[Records from a dataset]
※

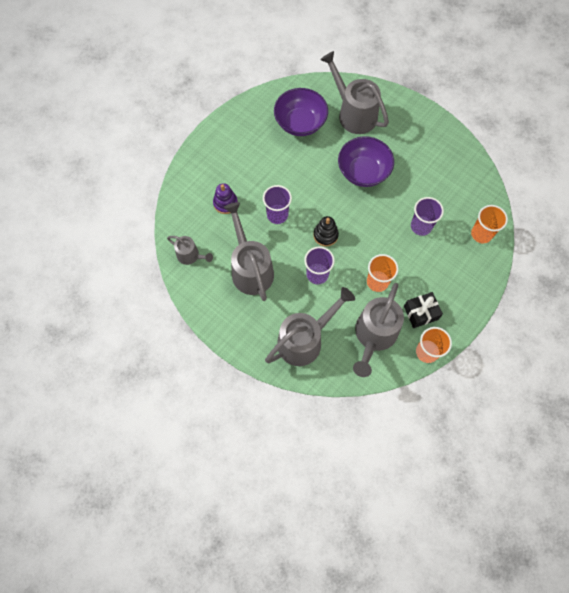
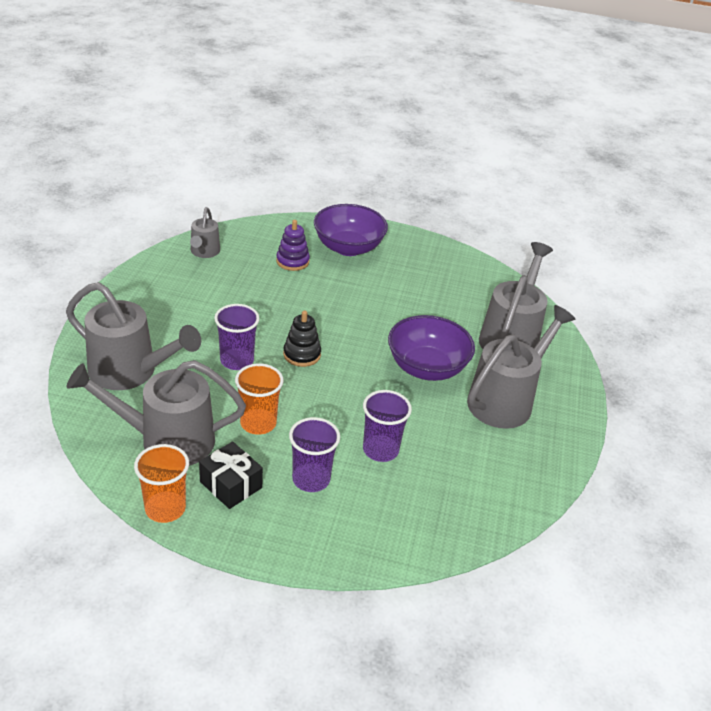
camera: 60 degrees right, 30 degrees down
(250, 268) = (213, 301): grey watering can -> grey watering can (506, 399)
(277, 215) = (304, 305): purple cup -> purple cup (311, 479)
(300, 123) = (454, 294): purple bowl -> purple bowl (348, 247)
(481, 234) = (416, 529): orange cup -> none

※

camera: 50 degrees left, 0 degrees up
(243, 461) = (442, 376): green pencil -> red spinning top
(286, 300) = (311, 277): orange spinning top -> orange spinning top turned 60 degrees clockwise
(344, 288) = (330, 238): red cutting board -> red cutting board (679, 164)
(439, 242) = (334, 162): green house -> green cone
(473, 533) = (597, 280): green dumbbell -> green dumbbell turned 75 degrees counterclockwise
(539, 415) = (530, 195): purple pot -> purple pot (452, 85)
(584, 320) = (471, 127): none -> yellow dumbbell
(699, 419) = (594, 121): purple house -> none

※

WHAT IS REQUIRED: Give back precisely the lines above that start at the line containing "camera: 60 degrees right, 30 degrees down" and end at the line containing "(481, 234) = (416, 529): orange cup -> none", inclusive. No other lines belong in the output.

EXERCISE RESULT:
camera: 60 degrees right, 30 degrees down
(250, 268) = (213, 301): grey watering can -> grey watering can (506, 399)
(277, 215) = (304, 305): purple cup -> purple cup (311, 479)
(300, 123) = (454, 294): purple bowl -> purple bowl (348, 247)
(481, 234) = (416, 529): orange cup -> none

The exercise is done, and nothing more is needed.